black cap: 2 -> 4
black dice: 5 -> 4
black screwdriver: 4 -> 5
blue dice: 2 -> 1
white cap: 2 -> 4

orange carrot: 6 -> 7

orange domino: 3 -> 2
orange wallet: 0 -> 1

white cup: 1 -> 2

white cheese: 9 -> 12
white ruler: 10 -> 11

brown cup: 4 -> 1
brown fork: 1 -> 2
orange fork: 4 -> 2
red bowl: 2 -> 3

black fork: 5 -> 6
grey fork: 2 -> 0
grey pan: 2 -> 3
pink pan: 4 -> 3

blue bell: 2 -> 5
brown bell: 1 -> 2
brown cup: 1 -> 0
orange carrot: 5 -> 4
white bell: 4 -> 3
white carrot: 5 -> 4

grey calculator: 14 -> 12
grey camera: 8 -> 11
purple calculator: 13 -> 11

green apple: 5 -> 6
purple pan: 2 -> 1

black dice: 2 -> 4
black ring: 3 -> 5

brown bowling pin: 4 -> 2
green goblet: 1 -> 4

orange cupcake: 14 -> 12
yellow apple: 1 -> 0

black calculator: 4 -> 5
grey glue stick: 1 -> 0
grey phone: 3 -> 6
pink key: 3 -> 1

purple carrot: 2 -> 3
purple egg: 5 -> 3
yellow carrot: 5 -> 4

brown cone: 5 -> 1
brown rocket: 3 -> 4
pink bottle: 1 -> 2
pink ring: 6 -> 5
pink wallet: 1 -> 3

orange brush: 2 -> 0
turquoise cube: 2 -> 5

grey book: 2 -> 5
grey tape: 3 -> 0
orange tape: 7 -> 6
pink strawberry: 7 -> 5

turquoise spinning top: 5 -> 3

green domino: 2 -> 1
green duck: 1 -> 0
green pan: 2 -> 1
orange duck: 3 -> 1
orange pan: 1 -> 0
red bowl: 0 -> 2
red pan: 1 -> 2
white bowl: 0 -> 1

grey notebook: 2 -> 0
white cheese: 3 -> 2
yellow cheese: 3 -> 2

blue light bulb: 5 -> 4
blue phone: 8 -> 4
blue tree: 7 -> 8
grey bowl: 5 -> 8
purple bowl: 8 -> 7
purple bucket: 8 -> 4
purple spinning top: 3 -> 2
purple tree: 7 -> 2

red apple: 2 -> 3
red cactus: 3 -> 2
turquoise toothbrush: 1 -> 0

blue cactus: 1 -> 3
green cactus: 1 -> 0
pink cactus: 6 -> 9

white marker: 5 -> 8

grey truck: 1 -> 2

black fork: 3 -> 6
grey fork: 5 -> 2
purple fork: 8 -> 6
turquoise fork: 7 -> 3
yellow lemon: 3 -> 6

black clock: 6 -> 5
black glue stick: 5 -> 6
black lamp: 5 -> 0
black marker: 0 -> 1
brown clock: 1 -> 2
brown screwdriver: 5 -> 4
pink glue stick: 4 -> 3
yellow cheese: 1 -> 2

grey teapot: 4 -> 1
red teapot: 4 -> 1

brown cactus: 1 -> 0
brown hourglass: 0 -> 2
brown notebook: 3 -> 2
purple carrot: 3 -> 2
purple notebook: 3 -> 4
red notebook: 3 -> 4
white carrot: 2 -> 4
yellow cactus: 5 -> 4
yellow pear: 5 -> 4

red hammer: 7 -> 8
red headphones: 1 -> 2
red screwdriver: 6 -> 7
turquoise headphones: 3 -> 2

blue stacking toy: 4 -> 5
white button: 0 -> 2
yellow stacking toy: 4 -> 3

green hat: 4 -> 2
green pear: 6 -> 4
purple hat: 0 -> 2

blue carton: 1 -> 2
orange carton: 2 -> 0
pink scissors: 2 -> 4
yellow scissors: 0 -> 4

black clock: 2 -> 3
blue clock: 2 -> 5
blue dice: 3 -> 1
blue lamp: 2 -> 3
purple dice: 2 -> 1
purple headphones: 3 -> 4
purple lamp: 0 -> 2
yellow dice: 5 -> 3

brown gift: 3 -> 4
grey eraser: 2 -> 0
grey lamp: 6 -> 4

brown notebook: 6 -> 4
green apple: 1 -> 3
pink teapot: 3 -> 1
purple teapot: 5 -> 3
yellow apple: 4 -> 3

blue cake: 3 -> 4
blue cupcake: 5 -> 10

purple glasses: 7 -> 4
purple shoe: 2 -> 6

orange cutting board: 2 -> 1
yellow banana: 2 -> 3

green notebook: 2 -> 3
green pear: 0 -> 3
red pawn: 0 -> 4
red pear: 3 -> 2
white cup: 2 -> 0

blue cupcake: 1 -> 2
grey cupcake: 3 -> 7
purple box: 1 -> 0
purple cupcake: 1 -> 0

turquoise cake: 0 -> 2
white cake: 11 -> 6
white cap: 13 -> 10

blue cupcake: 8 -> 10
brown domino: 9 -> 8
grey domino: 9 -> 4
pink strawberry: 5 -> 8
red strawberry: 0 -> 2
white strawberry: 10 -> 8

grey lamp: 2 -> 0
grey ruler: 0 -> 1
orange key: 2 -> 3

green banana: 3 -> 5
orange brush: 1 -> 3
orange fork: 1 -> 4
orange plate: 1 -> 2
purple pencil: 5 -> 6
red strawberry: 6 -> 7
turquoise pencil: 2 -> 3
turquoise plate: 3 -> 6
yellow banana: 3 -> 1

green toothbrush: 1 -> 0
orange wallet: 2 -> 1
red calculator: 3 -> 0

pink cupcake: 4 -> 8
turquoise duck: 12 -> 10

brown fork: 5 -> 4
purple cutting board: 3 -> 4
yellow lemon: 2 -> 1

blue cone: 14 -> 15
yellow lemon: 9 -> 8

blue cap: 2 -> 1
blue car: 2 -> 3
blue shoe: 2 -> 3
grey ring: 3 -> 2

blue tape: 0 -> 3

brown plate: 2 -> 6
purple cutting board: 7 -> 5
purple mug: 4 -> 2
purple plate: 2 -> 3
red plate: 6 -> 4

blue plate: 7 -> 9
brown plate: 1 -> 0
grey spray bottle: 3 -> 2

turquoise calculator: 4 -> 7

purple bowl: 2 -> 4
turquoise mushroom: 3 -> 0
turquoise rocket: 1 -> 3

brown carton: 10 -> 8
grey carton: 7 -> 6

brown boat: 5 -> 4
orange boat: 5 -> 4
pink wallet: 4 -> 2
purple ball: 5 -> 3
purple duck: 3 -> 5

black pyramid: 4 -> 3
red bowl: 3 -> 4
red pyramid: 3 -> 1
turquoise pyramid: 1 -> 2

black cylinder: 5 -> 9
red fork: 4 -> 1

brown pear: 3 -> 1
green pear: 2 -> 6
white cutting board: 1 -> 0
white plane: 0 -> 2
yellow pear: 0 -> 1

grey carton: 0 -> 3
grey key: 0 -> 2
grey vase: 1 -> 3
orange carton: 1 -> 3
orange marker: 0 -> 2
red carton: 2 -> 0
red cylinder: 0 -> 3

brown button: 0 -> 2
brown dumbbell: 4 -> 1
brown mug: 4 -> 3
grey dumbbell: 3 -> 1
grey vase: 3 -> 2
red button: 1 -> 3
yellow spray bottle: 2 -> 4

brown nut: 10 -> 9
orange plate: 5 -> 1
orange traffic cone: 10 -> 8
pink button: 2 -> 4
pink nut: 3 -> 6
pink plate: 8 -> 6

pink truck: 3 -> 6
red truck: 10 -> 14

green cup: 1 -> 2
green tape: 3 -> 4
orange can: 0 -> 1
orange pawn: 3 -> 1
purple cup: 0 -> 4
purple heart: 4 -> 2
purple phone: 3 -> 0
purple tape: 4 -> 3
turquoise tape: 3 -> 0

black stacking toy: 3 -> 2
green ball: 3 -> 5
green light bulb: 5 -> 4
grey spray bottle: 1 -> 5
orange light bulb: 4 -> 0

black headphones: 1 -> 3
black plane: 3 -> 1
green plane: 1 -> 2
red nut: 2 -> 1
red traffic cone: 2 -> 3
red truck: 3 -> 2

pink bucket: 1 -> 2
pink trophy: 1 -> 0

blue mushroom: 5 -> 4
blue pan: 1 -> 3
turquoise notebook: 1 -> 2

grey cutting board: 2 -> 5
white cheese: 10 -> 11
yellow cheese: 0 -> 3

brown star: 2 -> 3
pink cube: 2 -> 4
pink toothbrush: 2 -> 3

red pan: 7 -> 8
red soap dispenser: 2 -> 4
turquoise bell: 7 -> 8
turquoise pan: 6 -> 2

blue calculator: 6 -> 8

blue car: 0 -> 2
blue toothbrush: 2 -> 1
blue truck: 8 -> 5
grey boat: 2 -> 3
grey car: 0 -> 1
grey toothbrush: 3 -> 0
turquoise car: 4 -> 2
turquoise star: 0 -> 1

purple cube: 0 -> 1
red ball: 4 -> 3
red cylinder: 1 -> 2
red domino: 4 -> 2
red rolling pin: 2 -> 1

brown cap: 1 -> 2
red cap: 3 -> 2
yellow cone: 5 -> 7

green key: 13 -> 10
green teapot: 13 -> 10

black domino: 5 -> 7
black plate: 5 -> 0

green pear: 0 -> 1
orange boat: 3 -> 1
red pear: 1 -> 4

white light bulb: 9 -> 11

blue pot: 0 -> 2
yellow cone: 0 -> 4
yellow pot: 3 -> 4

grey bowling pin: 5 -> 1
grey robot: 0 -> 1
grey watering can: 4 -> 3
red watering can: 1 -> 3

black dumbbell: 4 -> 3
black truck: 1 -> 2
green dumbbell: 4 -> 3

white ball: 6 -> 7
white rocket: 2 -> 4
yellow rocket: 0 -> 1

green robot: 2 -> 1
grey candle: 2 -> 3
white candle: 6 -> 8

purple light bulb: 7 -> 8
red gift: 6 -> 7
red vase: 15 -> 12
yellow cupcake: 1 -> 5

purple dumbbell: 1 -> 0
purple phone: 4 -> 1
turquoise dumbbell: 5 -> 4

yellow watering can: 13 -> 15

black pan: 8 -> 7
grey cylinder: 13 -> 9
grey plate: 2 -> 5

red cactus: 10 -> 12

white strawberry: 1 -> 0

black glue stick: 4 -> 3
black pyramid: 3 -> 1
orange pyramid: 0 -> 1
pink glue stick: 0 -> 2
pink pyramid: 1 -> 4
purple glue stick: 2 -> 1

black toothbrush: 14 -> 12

········

▶ What to work on: Exactly how many lines in the material above mention the word "mushroom"? Give the number and nothing besides.

▶ Expected output: 2